• WHAT THE EXERCISE ASKS: Output the line that contains "(361, 240) = (266, 247): brown" and each line after it in the listing, exactly as they appear, through the very last line.

• DATASET CONTENT:
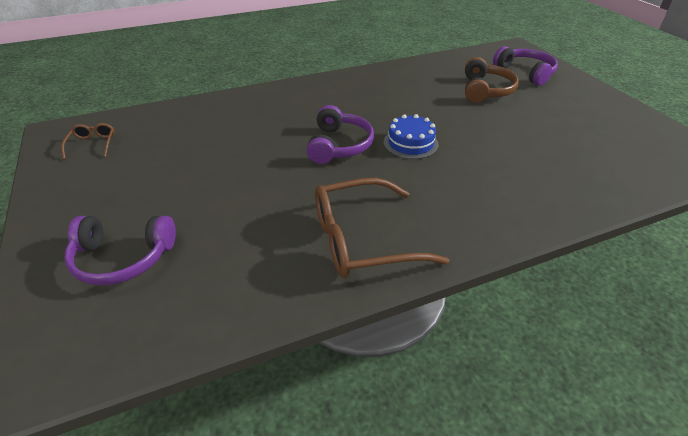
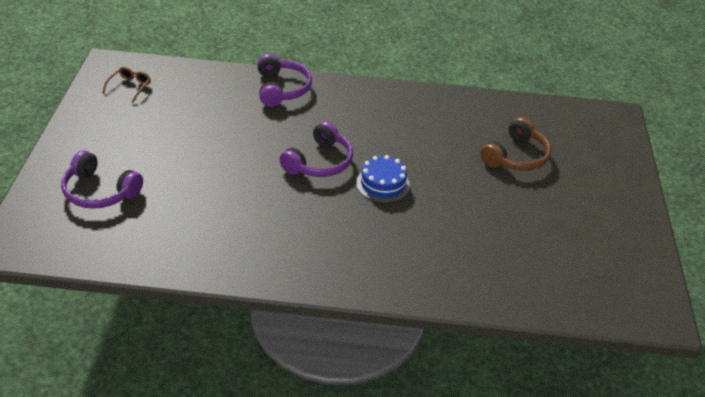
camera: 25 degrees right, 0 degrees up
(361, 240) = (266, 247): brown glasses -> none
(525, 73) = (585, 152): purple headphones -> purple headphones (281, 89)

• SOLUTION FOR THIS PROBLEM:
(361, 240) = (266, 247): brown glasses -> none
(525, 73) = (585, 152): purple headphones -> purple headphones (281, 89)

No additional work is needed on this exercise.